(Object transformation records)
--------------------------------
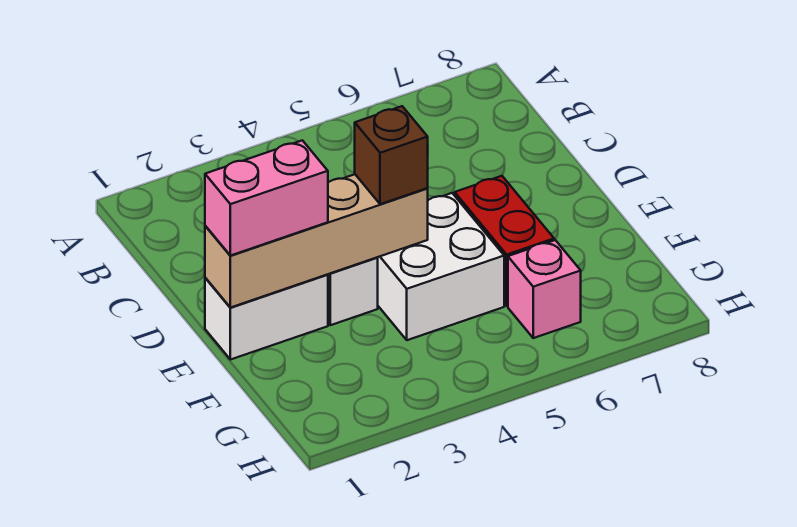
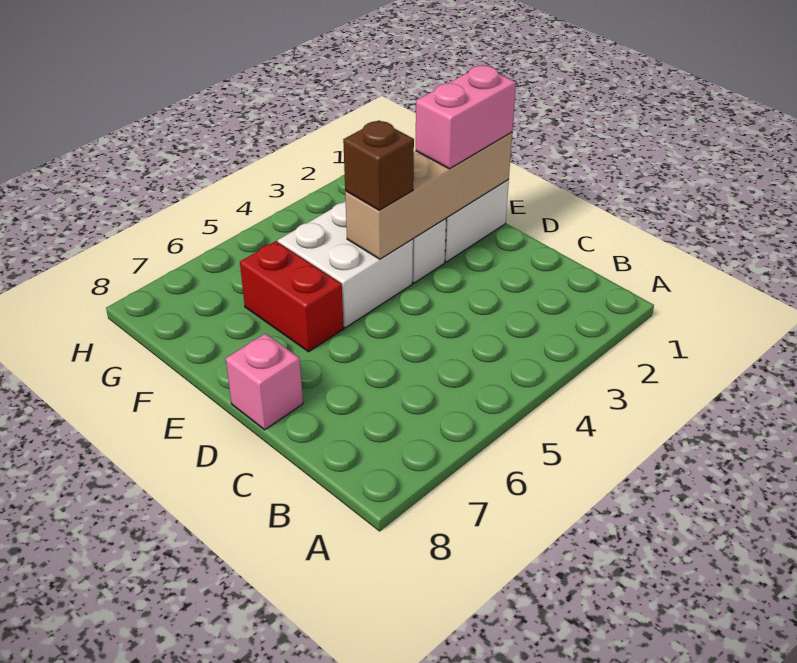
pink brick G6 level 1 -> pink brick D8 level 1

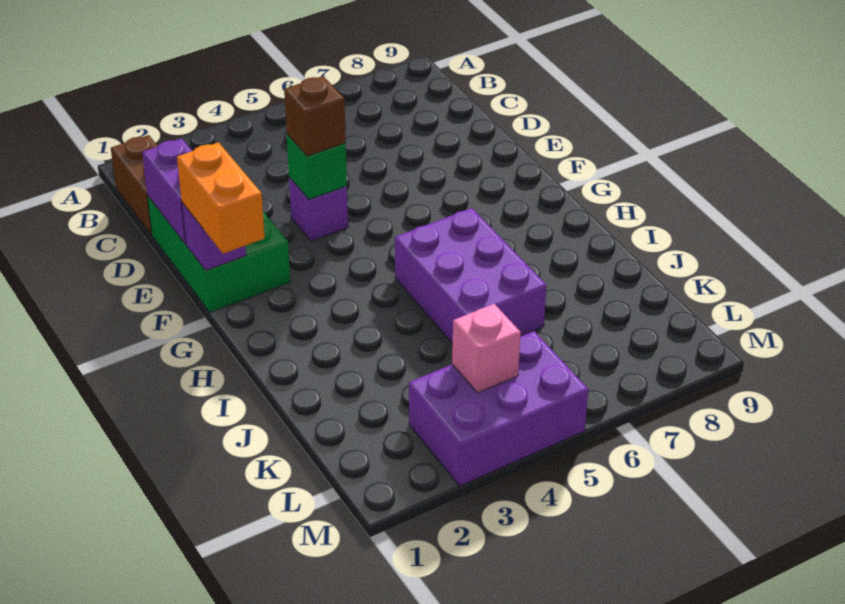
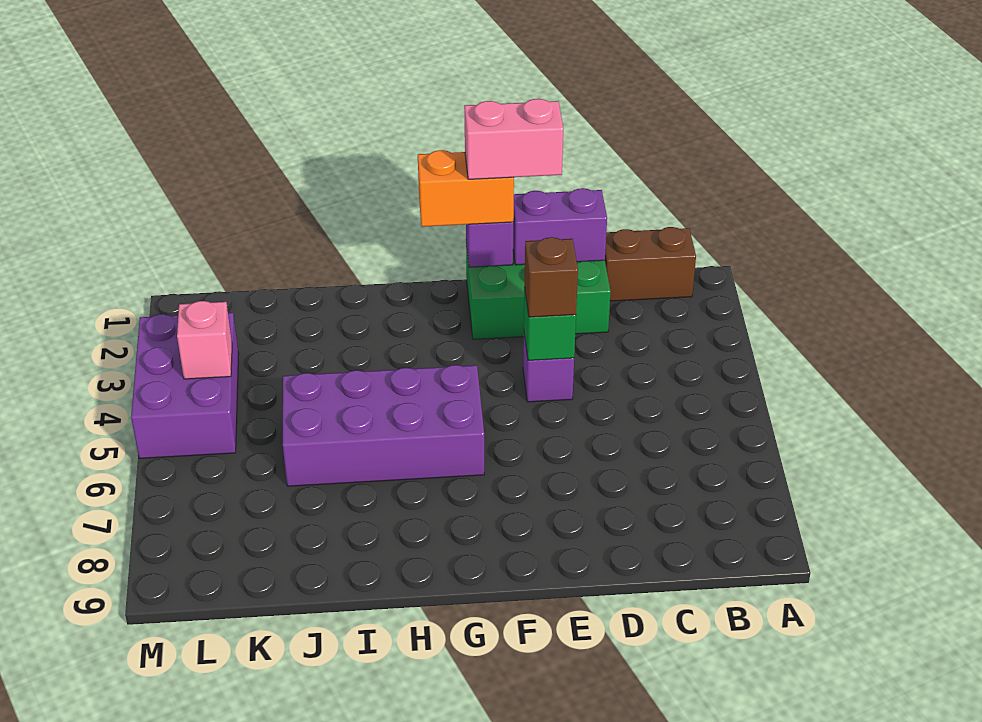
none -> pink brick E1:F1 level 4
purple brick H5:J6 level 1 -> purple brick G5:J6 level 1

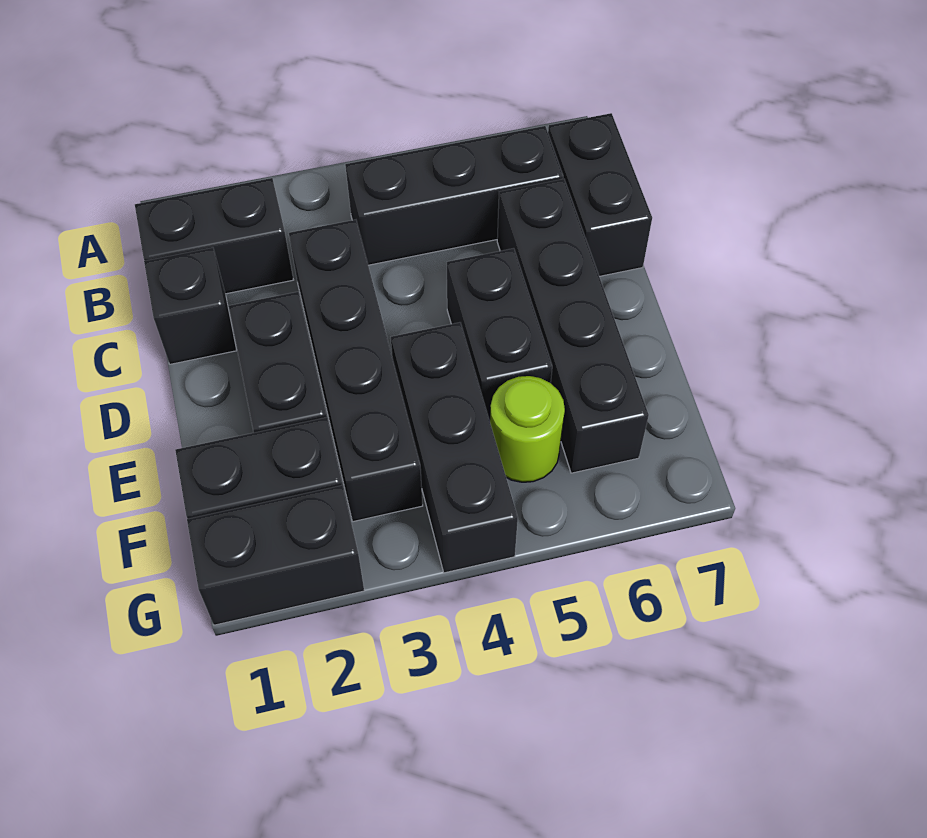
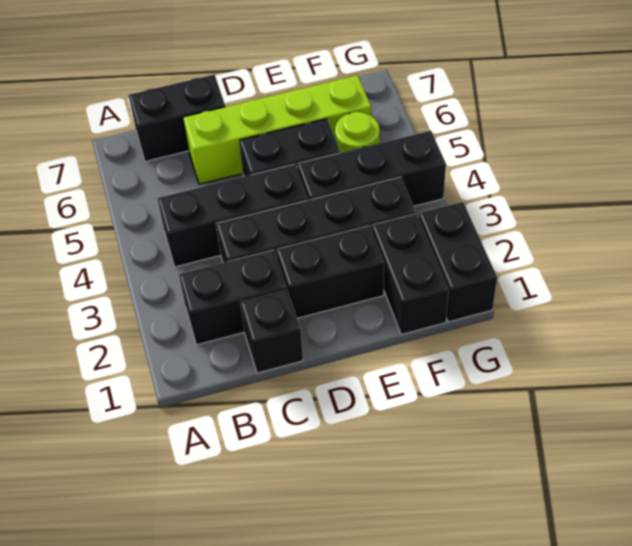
black brick B1:B2 level 1 -> black brick B2:C2 level 1
black brick B4:B6 level 1 -> black brick B4:D4 level 1
black brick C6:F6 level 1 -> lime brick C6:F6 level 1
--------------------------------
TASK BRIEF. From the line with "none -> pink brick E1:F1 level 4" down to the end of the entries, retype each line exactly as written, but drop the pictures.

EXERCISE OUTPUT.
none -> pink brick E1:F1 level 4
purple brick H5:J6 level 1 -> purple brick G5:J6 level 1

black brick B1:B2 level 1 -> black brick B2:C2 level 1
black brick B4:B6 level 1 -> black brick B4:D4 level 1
black brick C6:F6 level 1 -> lime brick C6:F6 level 1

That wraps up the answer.